* EXERCISE DESCRIPTION
Reproduce the records below in full and without edits, omitting images.

Detected change data:
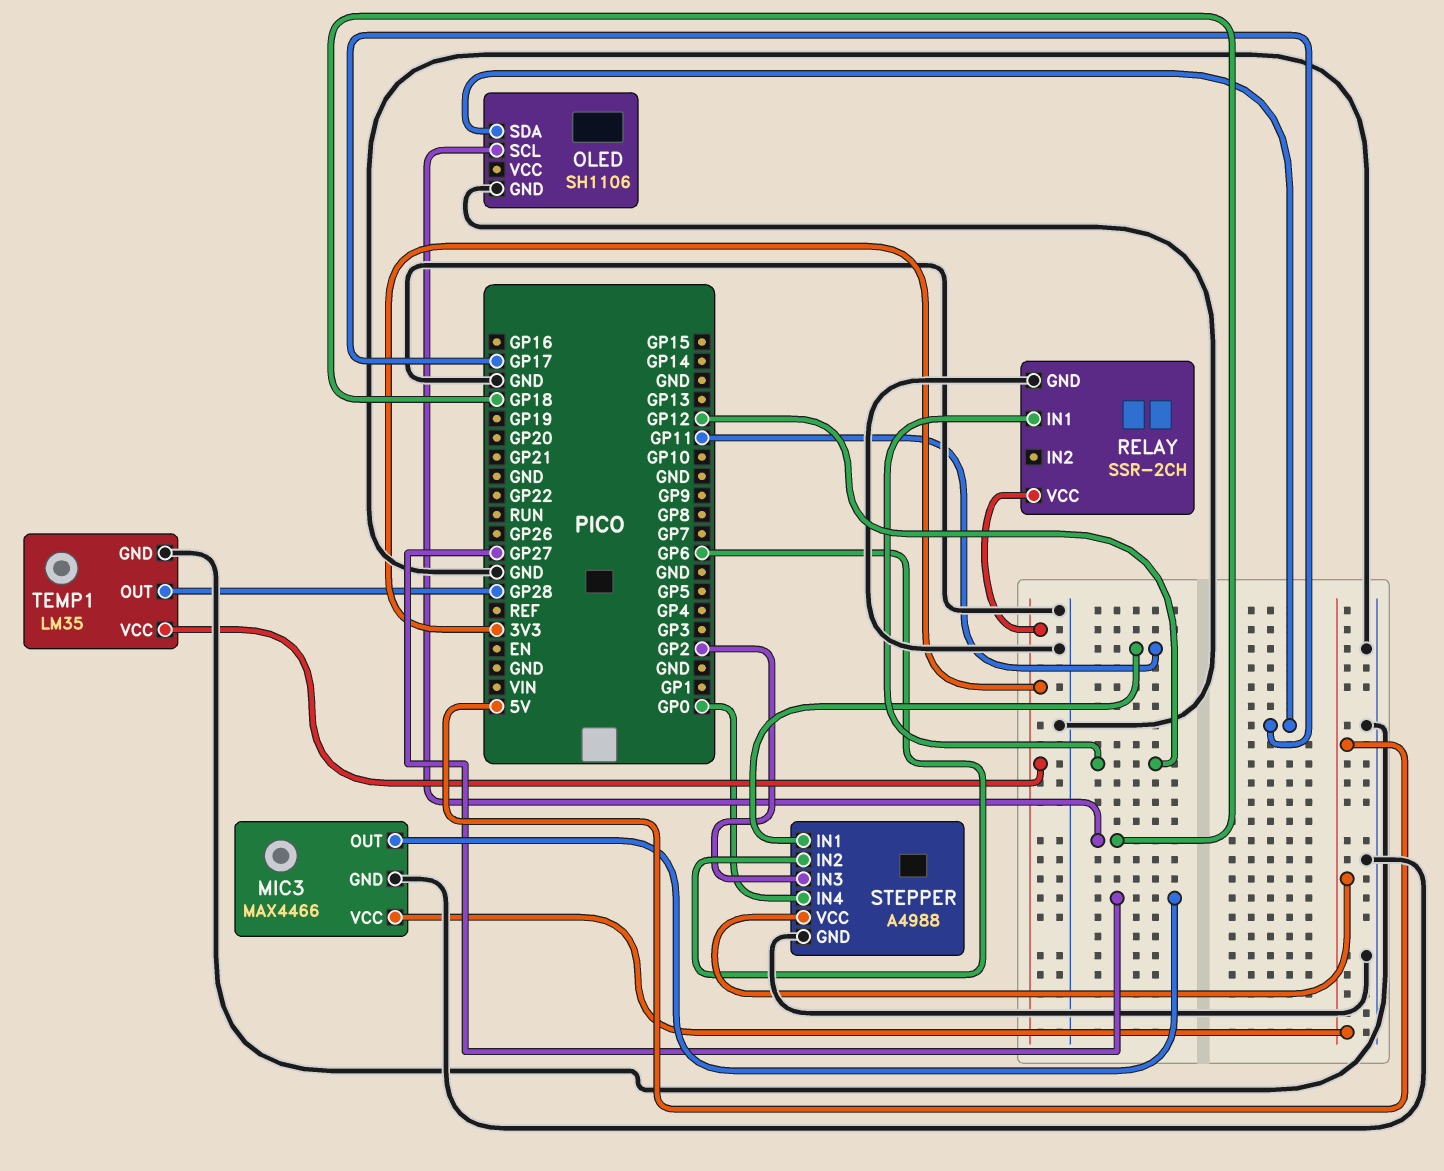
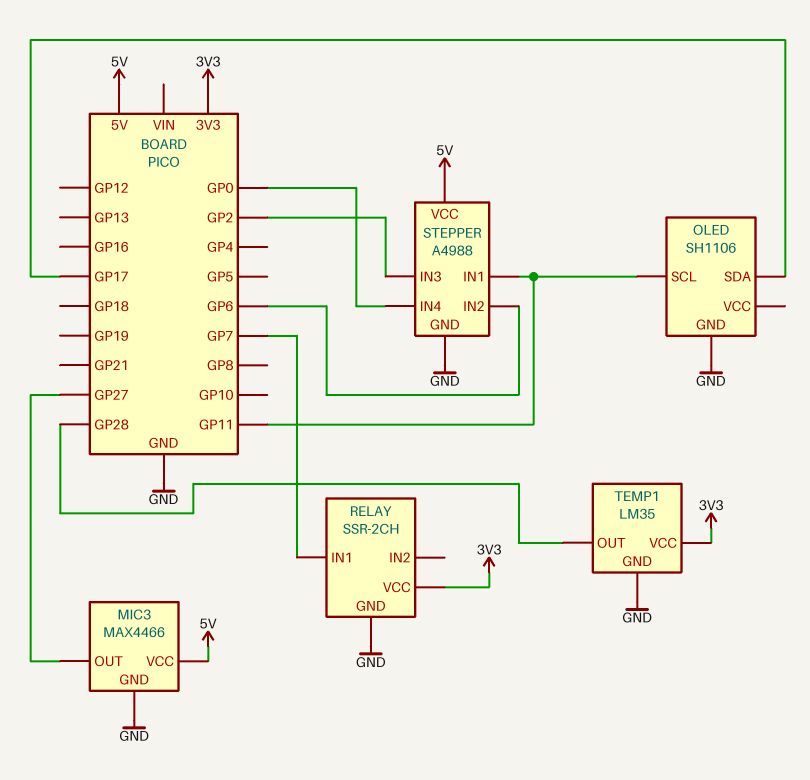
OLED pin SCL: GP18 -> GP11
RELAY pin IN1: GP12 -> GP7

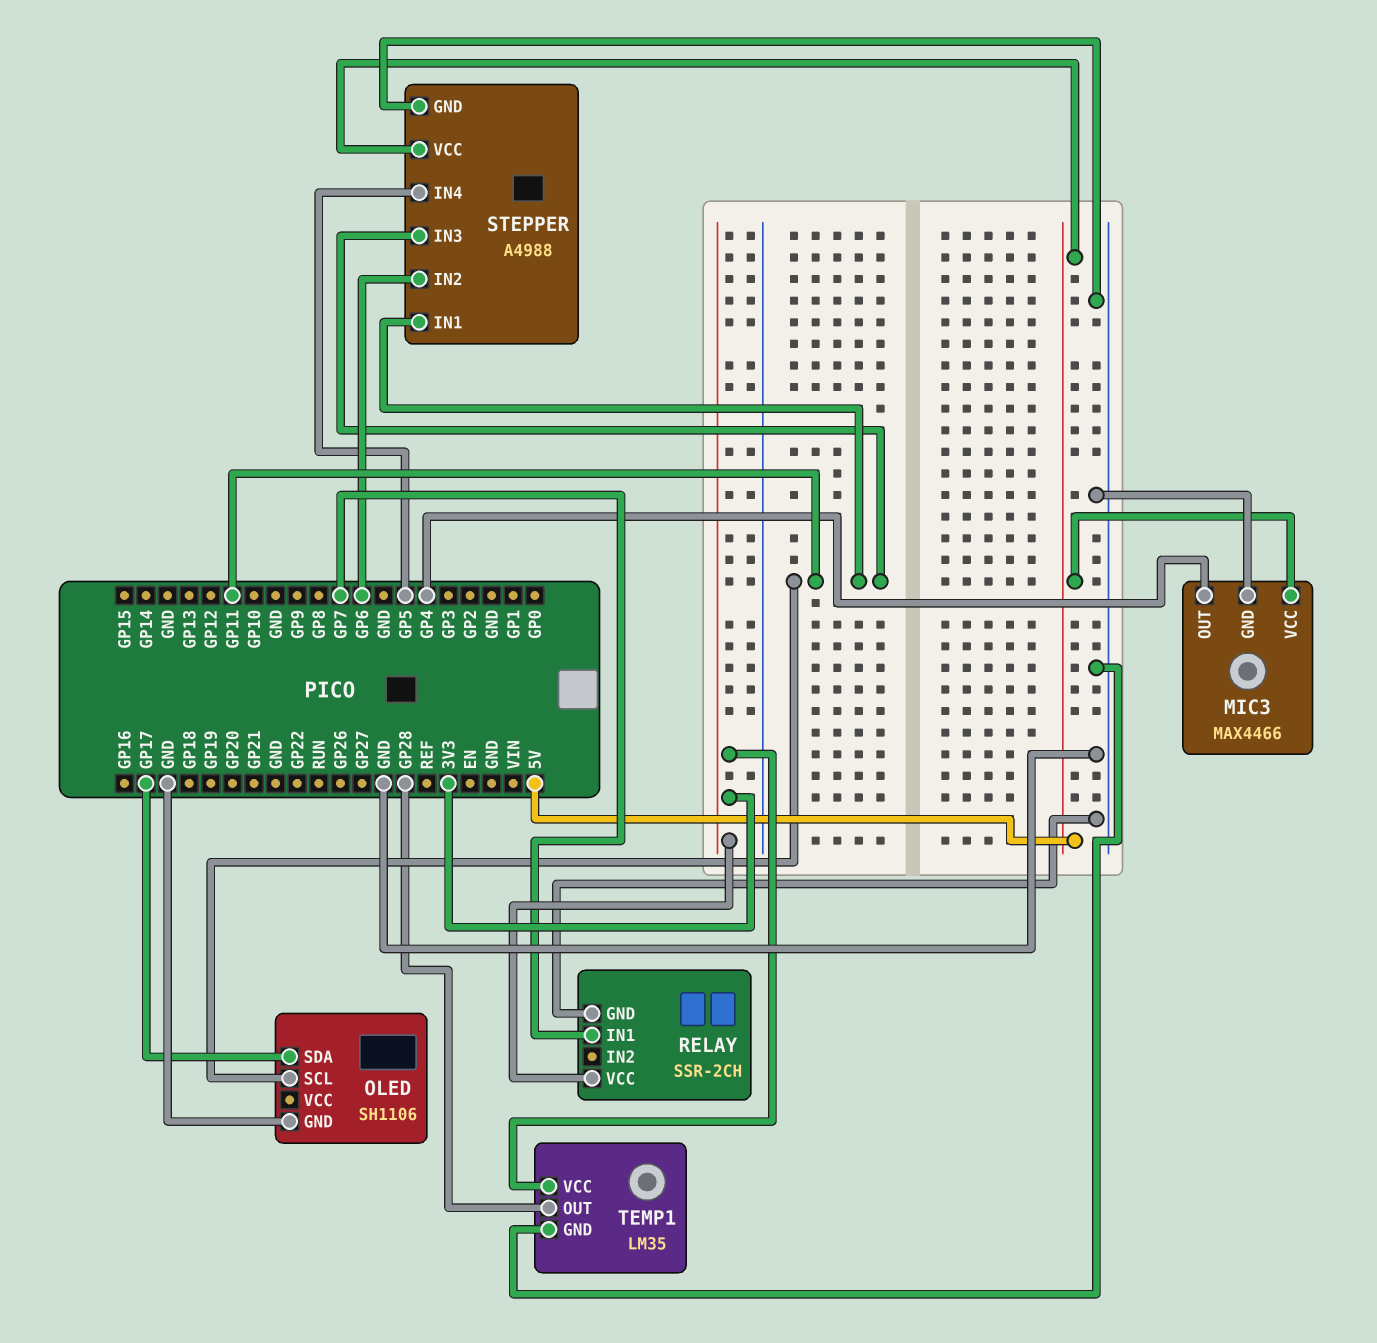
MIC3 pin OUT: GP27 -> GP4
STEPPER pin IN3: GP2 -> GP11
STEPPER pin IN4: GP0 -> GP5

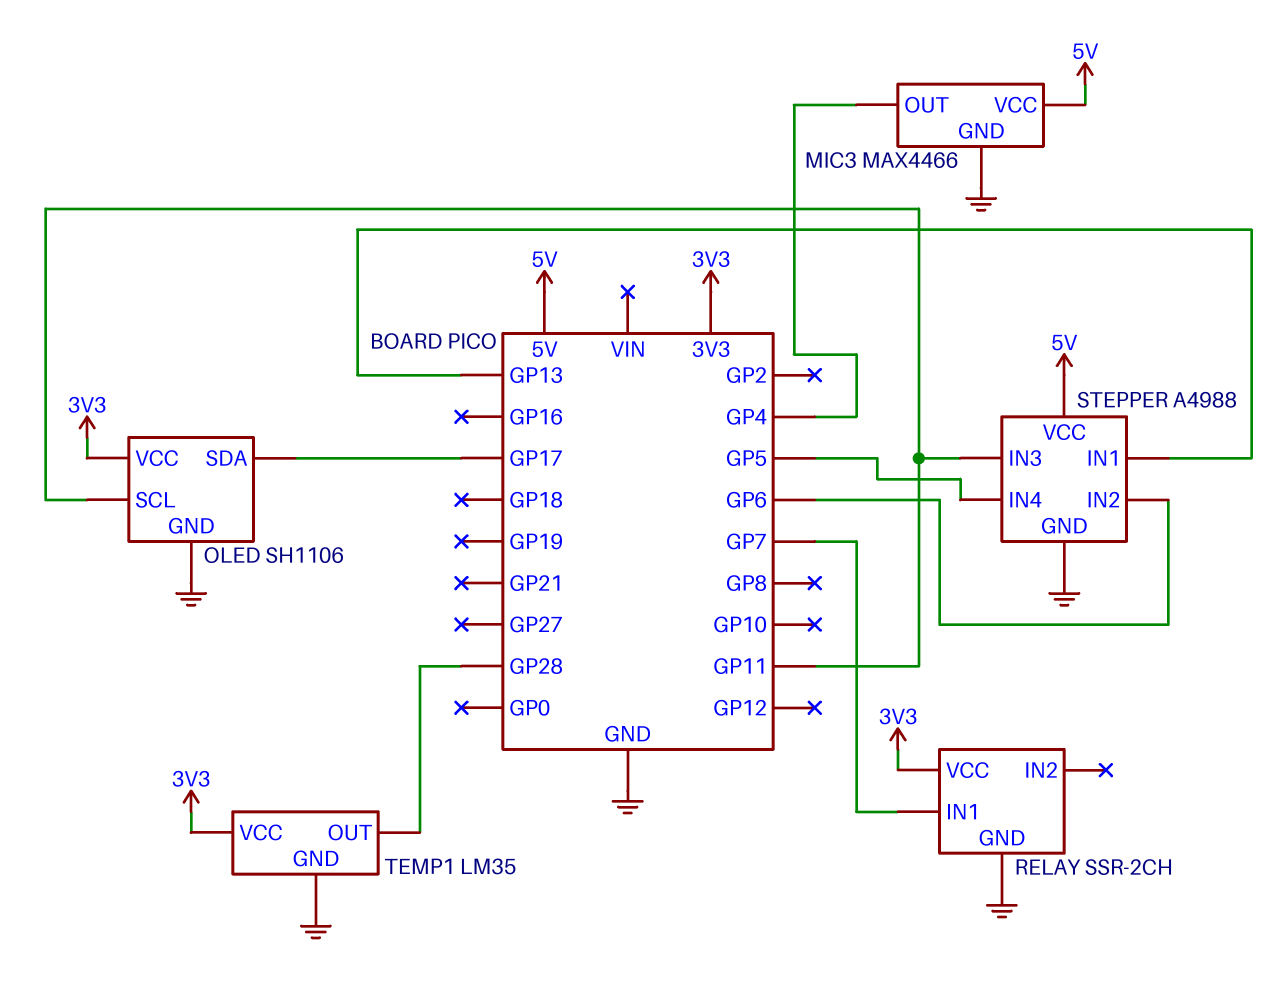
OLED pin VCC: none -> 3V3
STEPPER pin IN1: GP11 -> GP13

* ANSWER BOX
OLED pin SCL: GP18 -> GP11
RELAY pin IN1: GP12 -> GP7

MIC3 pin OUT: GP27 -> GP4
STEPPER pin IN3: GP2 -> GP11
STEPPER pin IN4: GP0 -> GP5

OLED pin VCC: none -> 3V3
STEPPER pin IN1: GP11 -> GP13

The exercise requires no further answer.